Task directions
Which lines below contain "brick"? Pull them out.

The data
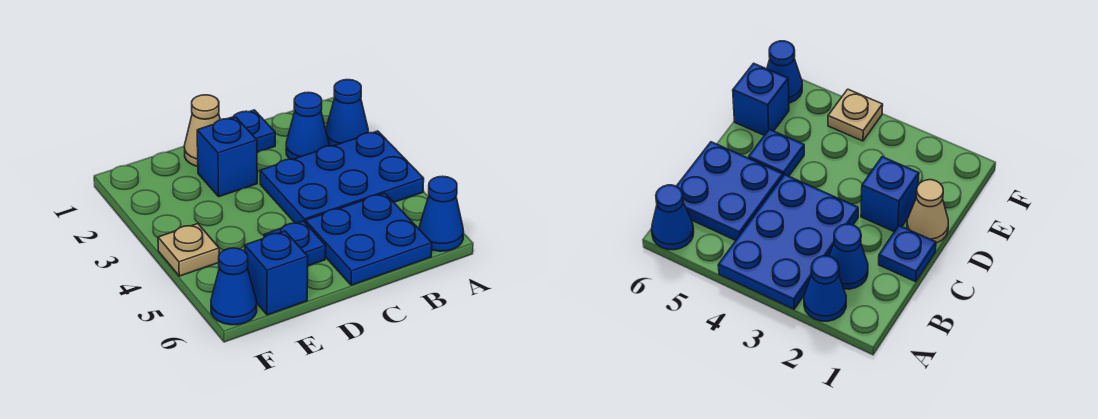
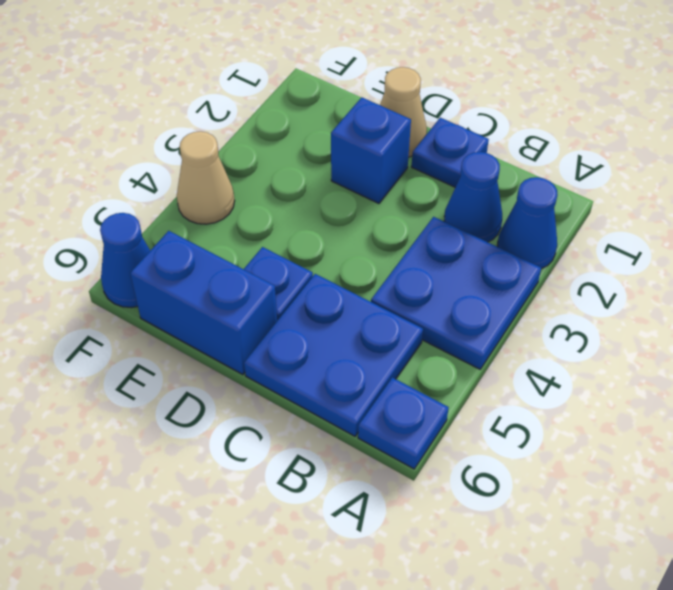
blue plate A3:C4 level 1 -> blue plate A3:B4 level 1
blue cone A6 level 1 -> blue plate A6 level 1
blue brick E6 level 1 -> blue brick D6:E6 level 1
tan plate F4 level 1 -> tan cone F4 level 1

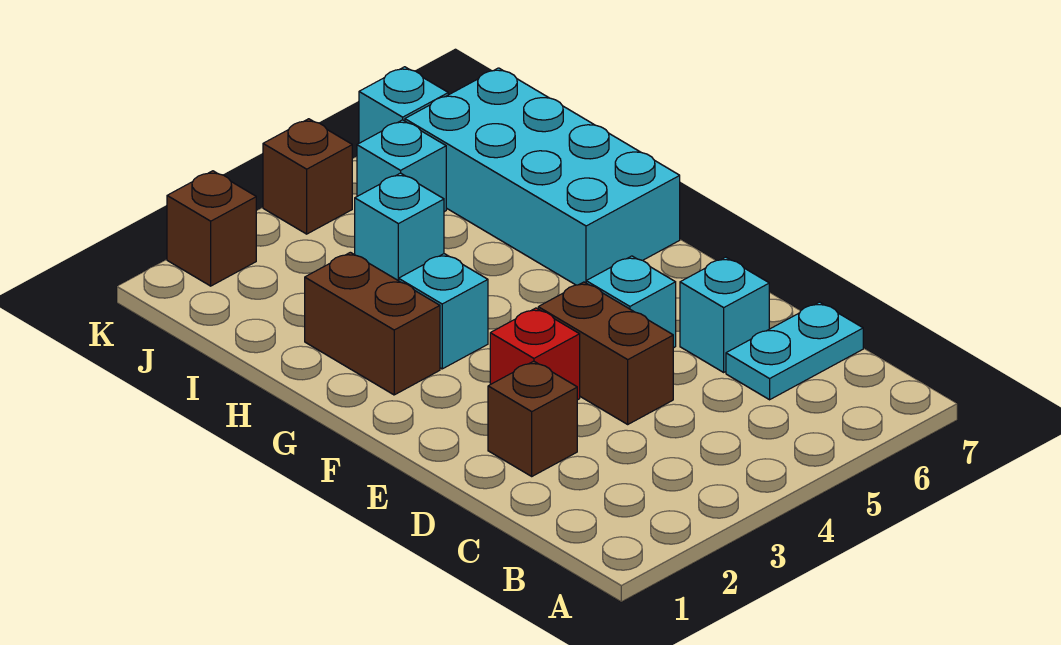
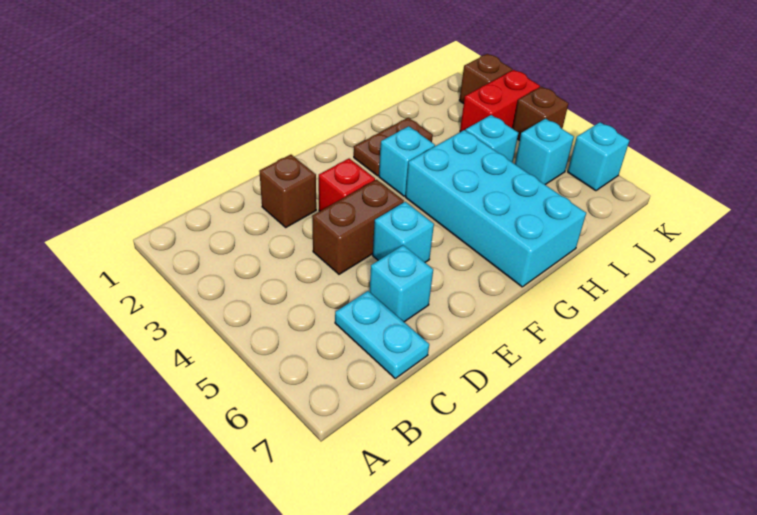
brown brick G2:H2 level 1 -> brown plate G2:H2 level 1
cyan brick G6:J7 level 1 -> cyan brick G4:H7 level 1
none -> red brick J3:K3 level 1

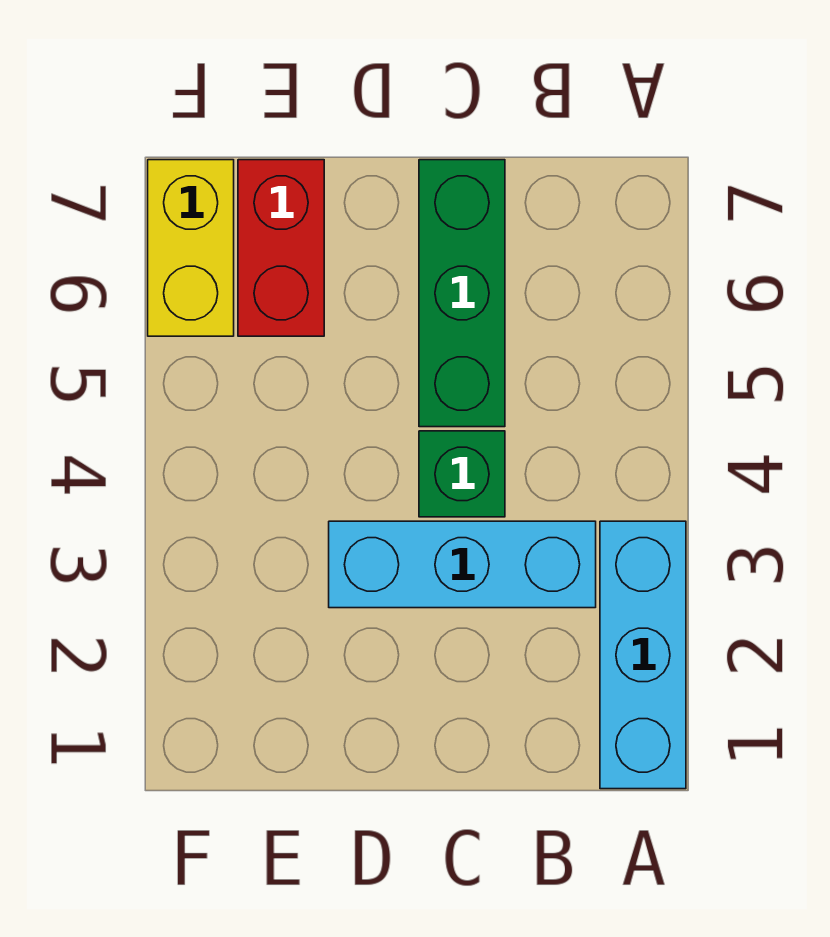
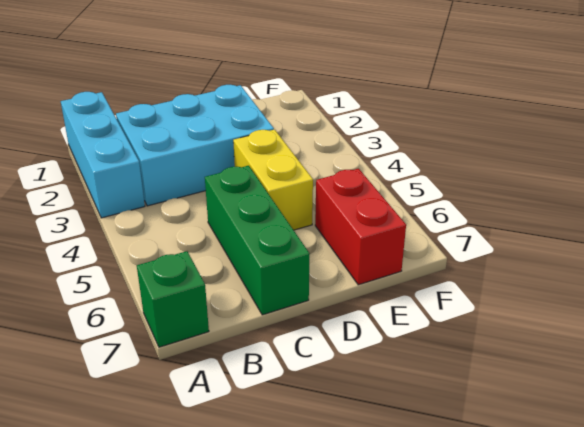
cyan brick B3:D3 level 1 -> cyan brick B2:D3 level 1
green brick C4 level 1 -> green brick A7 level 1
yellow brick F6:F7 level 1 -> yellow brick D4:D5 level 1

Exercise result
blue brick E6 level 1 -> blue brick D6:E6 level 1
brown brick G2:H2 level 1 -> brown plate G2:H2 level 1
cyan brick G6:J7 level 1 -> cyan brick G4:H7 level 1
none -> red brick J3:K3 level 1
cyan brick B3:D3 level 1 -> cyan brick B2:D3 level 1
green brick C4 level 1 -> green brick A7 level 1
yellow brick F6:F7 level 1 -> yellow brick D4:D5 level 1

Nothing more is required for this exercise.